Start of Record extracts

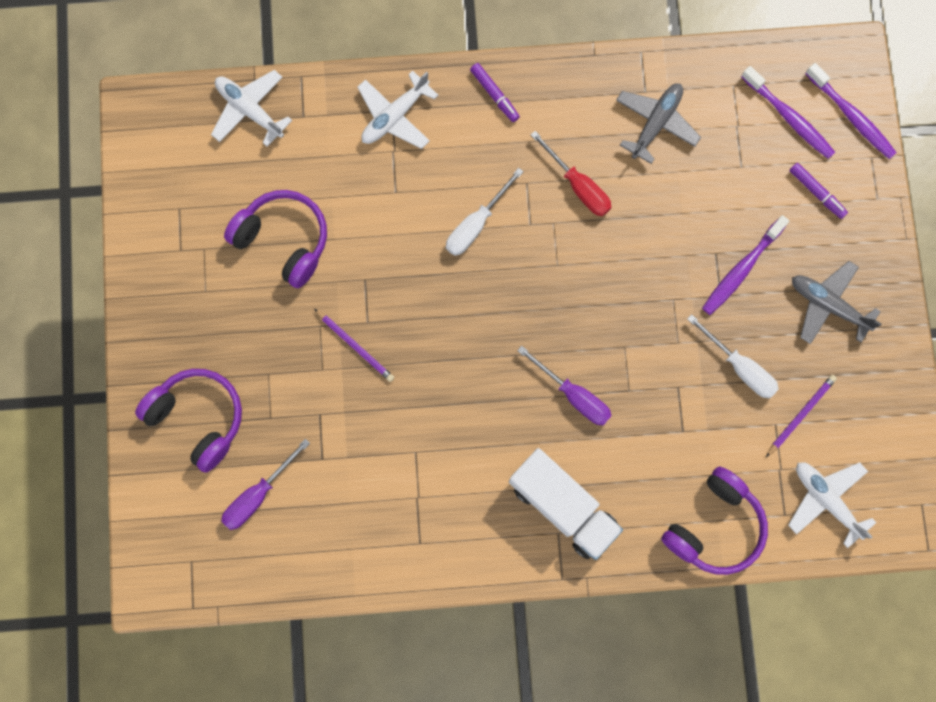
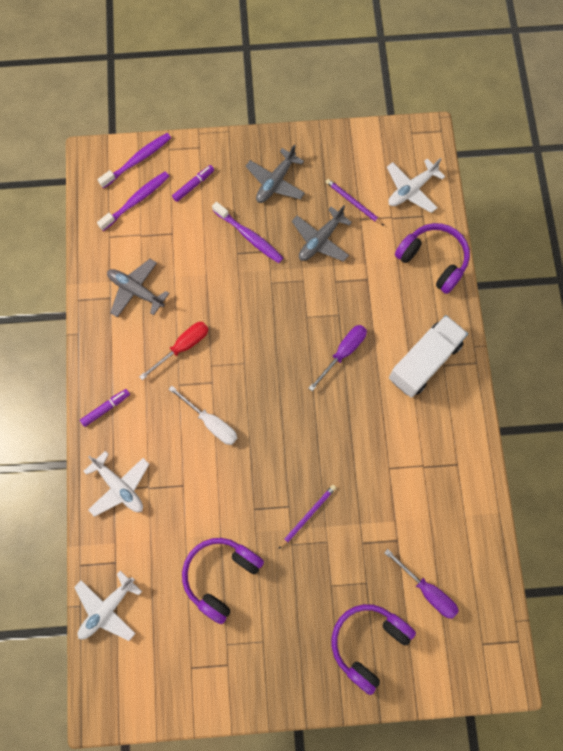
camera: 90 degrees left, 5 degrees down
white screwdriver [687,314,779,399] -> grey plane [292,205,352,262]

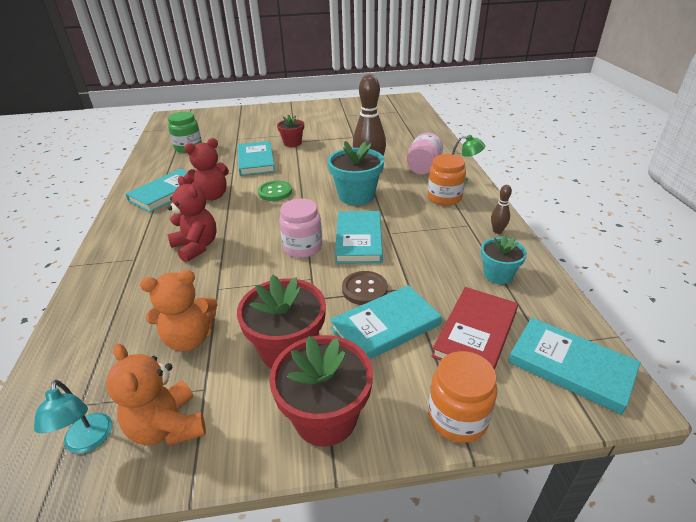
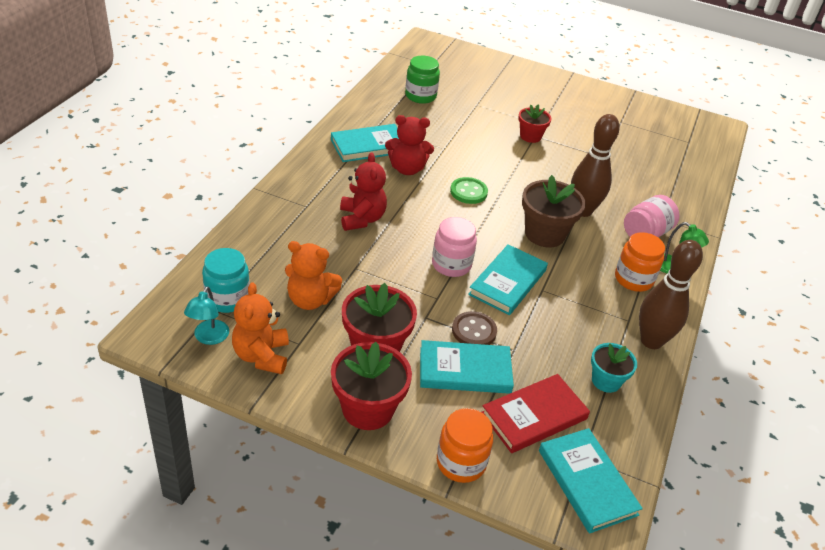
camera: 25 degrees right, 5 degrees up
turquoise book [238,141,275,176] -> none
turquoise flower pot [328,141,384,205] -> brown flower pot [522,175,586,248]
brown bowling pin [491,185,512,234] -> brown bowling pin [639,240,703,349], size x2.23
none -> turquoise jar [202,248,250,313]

End of Record extracts

### Exercise instructions
Quote the entries above word for word. Leave the images out.

### Result
camera: 90 degrees left, 5 degrees down
white screwdriver [687,314,779,399] -> grey plane [292,205,352,262]

camera: 25 degrees right, 5 degrees up
turquoise book [238,141,275,176] -> none
turquoise flower pot [328,141,384,205] -> brown flower pot [522,175,586,248]
brown bowling pin [491,185,512,234] -> brown bowling pin [639,240,703,349], size x2.23
none -> turquoise jar [202,248,250,313]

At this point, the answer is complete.